## DIRECTIONS FOR THIS TASK
If a line of the data below contains the string "yellow", copy it into your answer.

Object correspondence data
++++++++
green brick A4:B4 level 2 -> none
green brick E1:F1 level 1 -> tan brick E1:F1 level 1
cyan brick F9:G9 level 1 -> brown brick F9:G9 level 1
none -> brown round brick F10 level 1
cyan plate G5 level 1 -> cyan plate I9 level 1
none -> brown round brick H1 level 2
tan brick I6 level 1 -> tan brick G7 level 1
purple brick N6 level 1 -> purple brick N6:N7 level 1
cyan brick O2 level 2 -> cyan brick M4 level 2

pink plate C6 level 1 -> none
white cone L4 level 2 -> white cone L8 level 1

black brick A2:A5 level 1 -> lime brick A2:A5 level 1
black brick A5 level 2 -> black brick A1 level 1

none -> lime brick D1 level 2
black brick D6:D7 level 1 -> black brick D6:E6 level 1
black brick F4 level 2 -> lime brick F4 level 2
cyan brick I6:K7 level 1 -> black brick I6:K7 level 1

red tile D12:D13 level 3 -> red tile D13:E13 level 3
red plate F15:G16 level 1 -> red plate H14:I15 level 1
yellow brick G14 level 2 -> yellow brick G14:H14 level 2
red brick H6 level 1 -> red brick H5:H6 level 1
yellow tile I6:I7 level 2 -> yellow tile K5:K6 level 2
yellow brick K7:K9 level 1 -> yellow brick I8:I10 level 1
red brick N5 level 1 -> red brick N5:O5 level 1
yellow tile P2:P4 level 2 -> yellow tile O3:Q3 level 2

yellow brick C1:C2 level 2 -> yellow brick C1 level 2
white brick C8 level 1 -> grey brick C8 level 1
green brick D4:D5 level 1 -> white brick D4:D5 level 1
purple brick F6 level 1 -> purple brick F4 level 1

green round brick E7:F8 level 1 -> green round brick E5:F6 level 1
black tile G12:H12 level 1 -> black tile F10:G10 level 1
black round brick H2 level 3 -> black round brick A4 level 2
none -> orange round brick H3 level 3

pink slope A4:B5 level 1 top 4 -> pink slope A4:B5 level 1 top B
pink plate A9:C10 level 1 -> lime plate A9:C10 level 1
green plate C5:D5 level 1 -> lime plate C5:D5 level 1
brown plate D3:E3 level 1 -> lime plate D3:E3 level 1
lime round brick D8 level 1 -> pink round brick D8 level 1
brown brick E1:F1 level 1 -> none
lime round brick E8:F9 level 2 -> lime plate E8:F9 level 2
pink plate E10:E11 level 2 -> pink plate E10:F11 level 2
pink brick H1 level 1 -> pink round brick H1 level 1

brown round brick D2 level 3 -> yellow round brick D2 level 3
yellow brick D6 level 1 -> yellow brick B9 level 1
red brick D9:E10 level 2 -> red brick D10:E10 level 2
++++++++
## ANSWER
yellow brick G14 level 2 -> yellow brick G14:H14 level 2
yellow tile I6:I7 level 2 -> yellow tile K5:K6 level 2
yellow brick K7:K9 level 1 -> yellow brick I8:I10 level 1
yellow tile P2:P4 level 2 -> yellow tile O3:Q3 level 2
yellow brick C1:C2 level 2 -> yellow brick C1 level 2
brown round brick D2 level 3 -> yellow round brick D2 level 3
yellow brick D6 level 1 -> yellow brick B9 level 1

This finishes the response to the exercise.